*Exercise requirements*: Write out exactly the lines from the one holding "GAS3: MQ-135 -> MQ-7" to the last line of the entries, both ends included and nothing else, without the pictures.

*Information*:
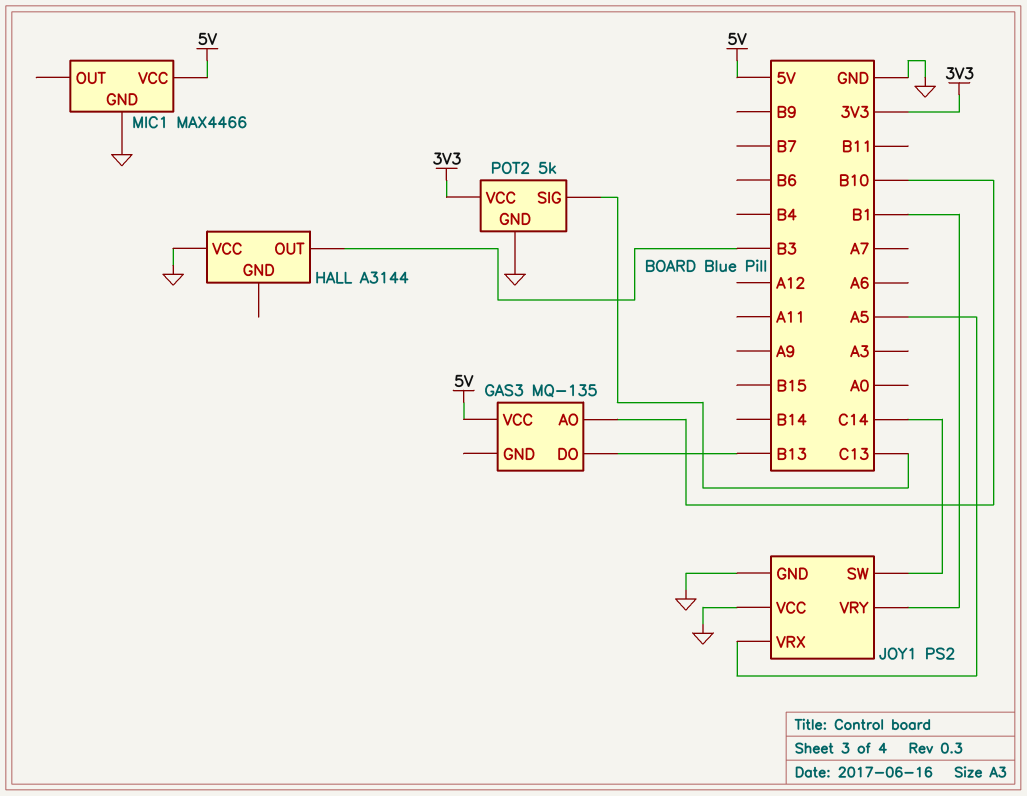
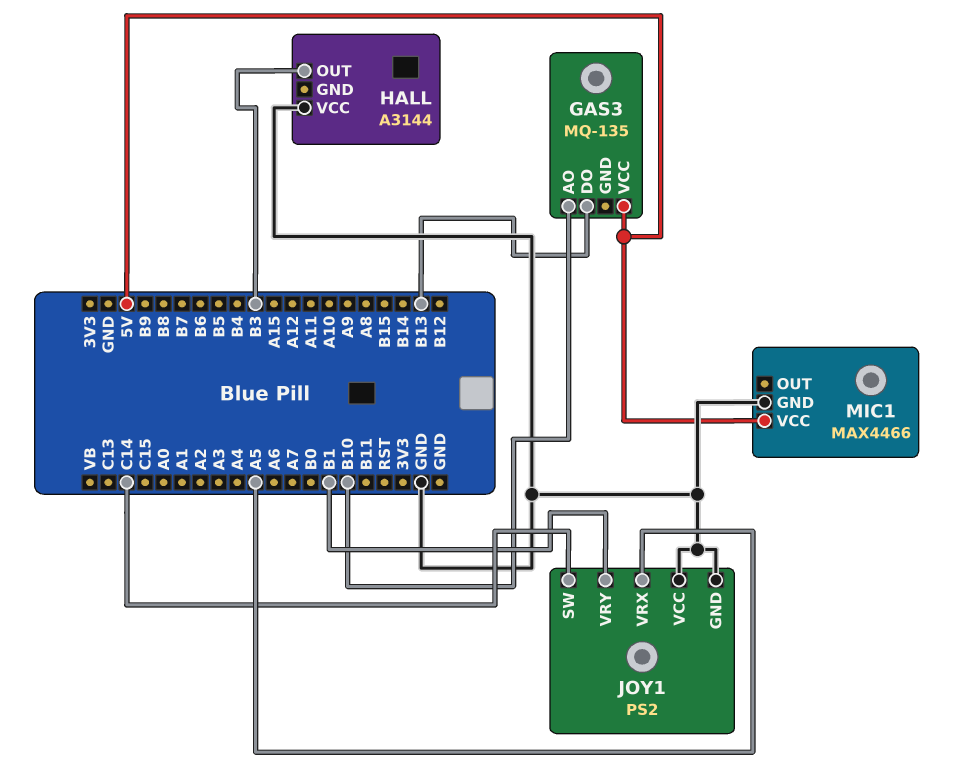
POT2: 5k -> none
POT2 pin GND: GND -> none
POT2 pin SIG: C13 -> none
POT2 pin VCC: 3V3 -> none

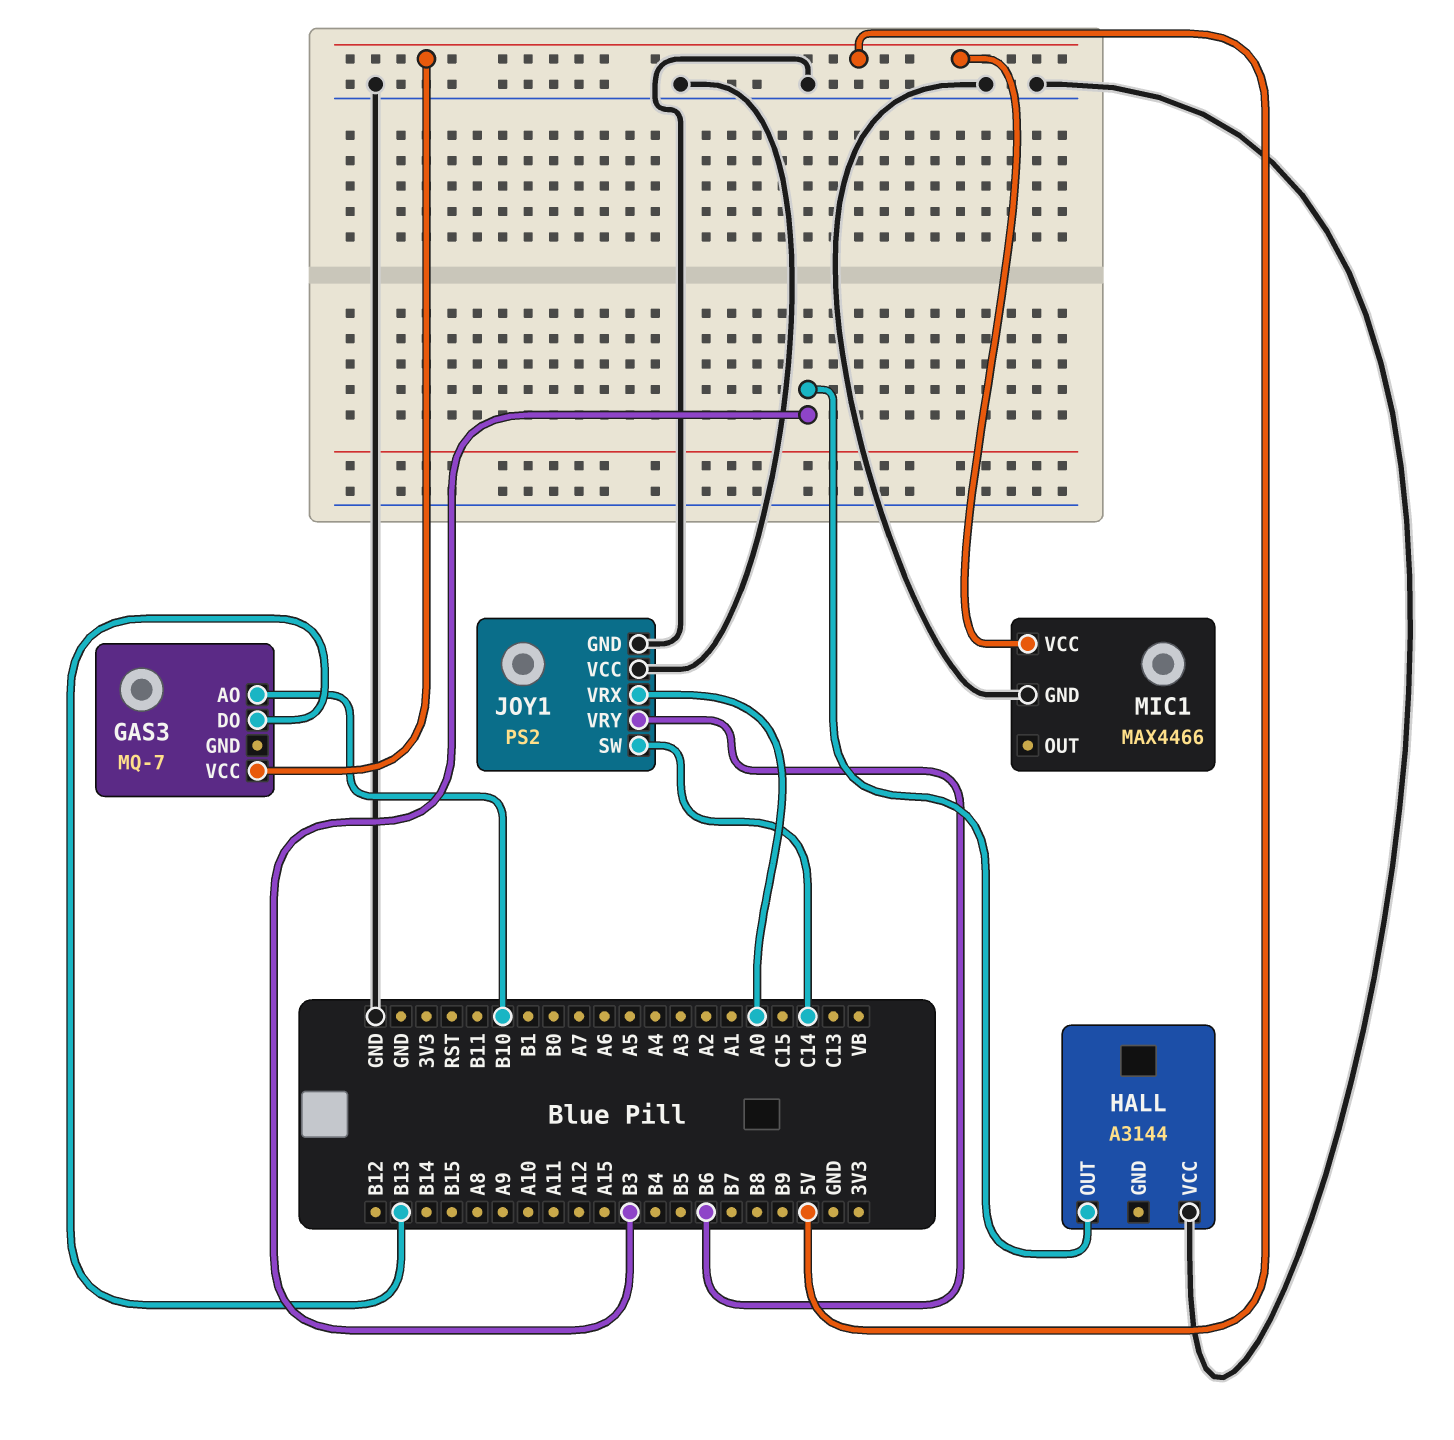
GAS3: MQ-135 -> MQ-7
JOY1 pin VRX: A5 -> A0
JOY1 pin VRY: B1 -> B6

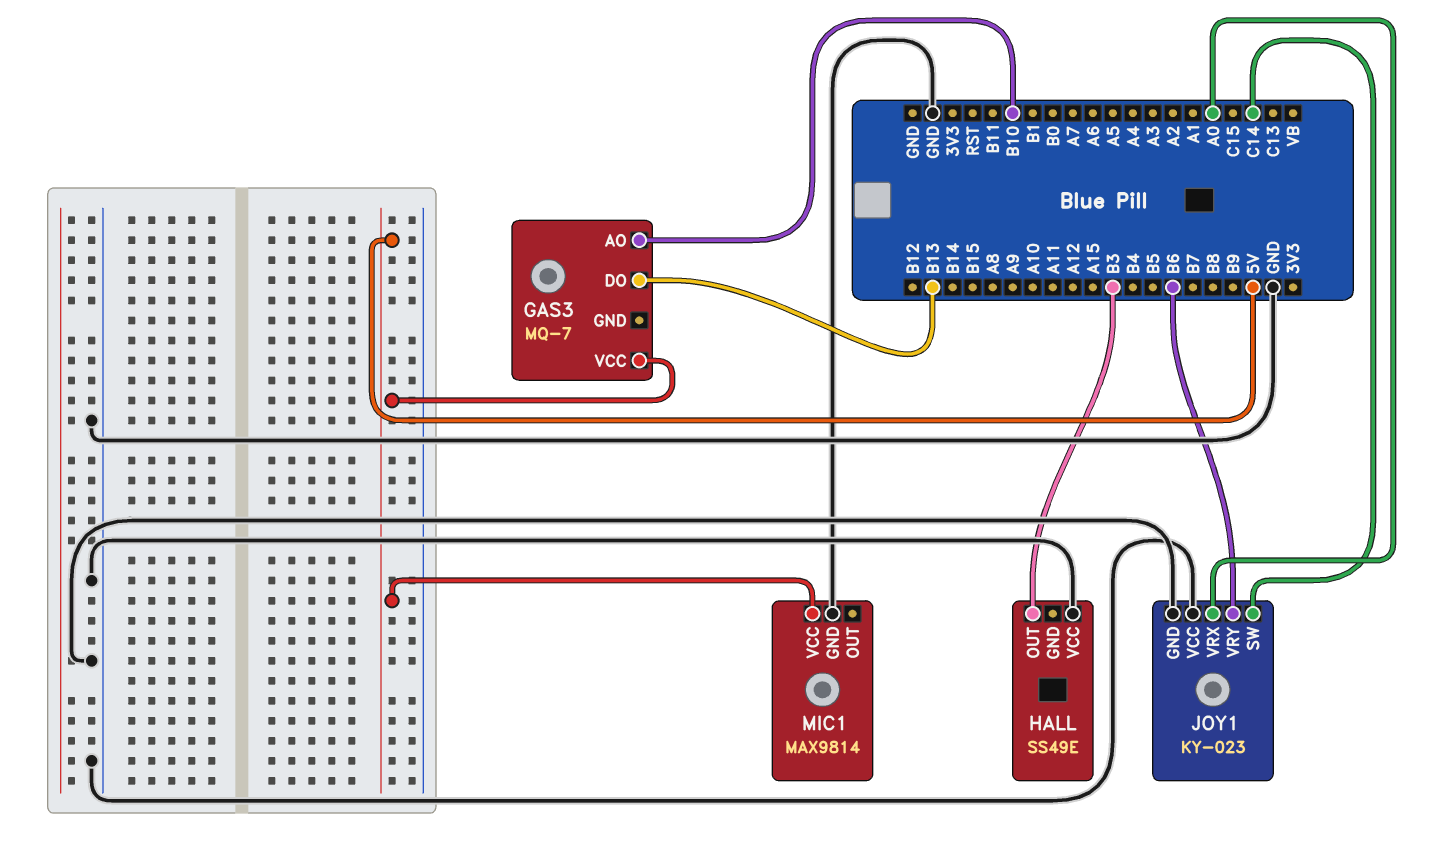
HALL: A3144 -> SS49E
JOY1: PS2 -> KY-023
MIC1: MAX4466 -> MAX9814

*Solution below*:
GAS3: MQ-135 -> MQ-7
JOY1 pin VRX: A5 -> A0
JOY1 pin VRY: B1 -> B6

HALL: A3144 -> SS49E
JOY1: PS2 -> KY-023
MIC1: MAX4466 -> MAX9814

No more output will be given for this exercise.